__Stored data__:
++++++++

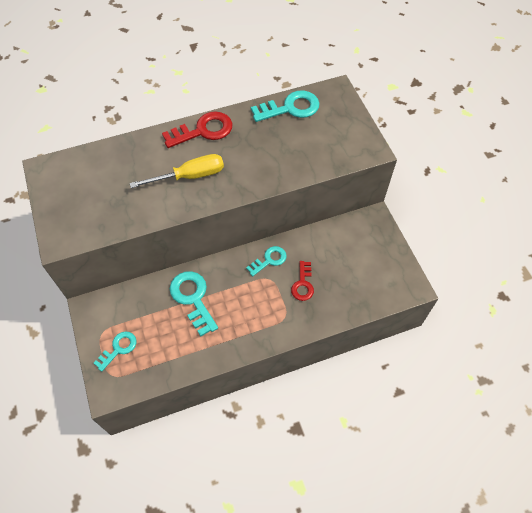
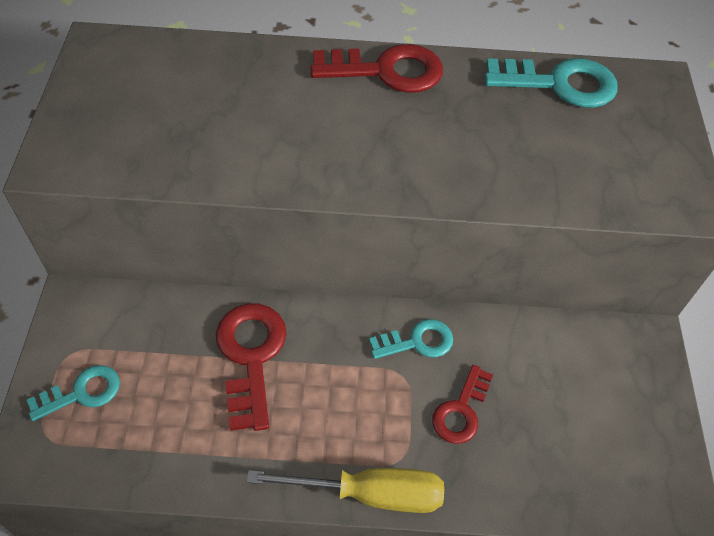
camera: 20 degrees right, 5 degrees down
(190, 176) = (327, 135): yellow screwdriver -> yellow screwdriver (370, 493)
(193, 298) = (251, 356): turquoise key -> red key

++++++++

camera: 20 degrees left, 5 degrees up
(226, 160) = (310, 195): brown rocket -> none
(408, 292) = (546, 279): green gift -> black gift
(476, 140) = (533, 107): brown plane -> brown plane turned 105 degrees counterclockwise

++++++++

__Goal of the exercise__: Please write out, exactly as they appear above, only the lines in the stretch from the line with "camera: 20 degrees right, 5 degrees down" through the line with "(193, 298) = (251, 356): turquoise".

__Exercise answer__:
camera: 20 degrees right, 5 degrees down
(190, 176) = (327, 135): yellow screwdriver -> yellow screwdriver (370, 493)
(193, 298) = (251, 356): turquoise key -> red key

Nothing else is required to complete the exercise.